• WHAT THE TASK REQUIRES: Check each line of the data below for the string "truck". Then give the number of lines that have it, without anything else.

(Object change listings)

· · ·

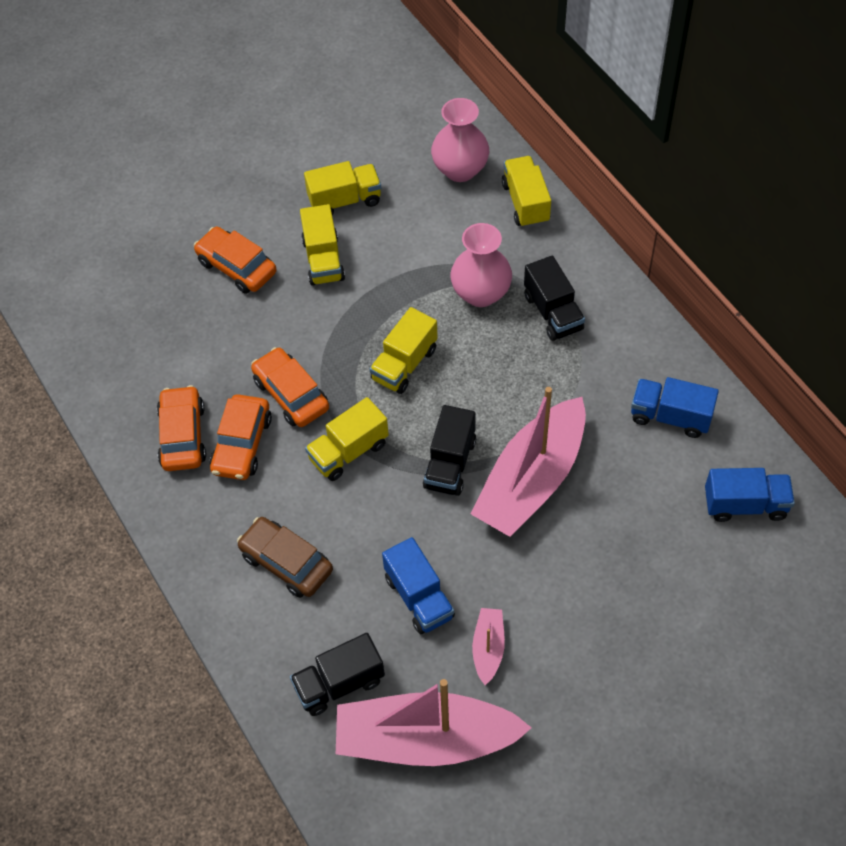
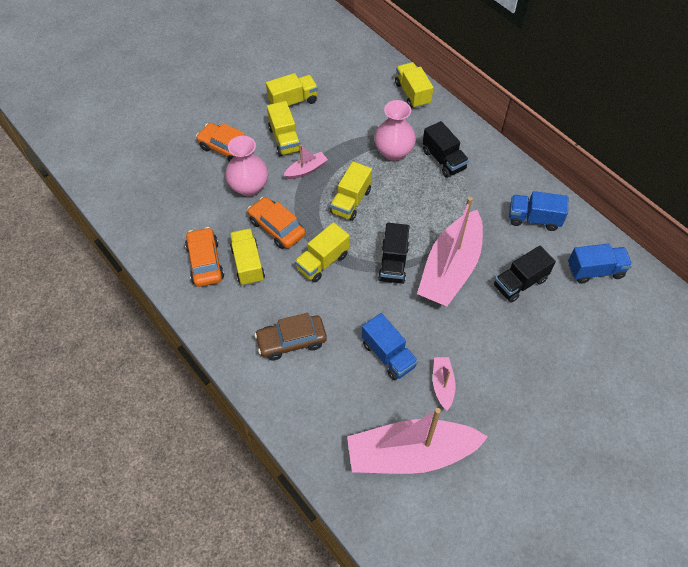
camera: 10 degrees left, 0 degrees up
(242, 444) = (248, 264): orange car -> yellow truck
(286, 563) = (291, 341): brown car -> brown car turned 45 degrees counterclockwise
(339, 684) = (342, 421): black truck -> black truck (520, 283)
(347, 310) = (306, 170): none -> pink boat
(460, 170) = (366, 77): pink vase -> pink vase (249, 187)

· · ·

• OUTPUT: 2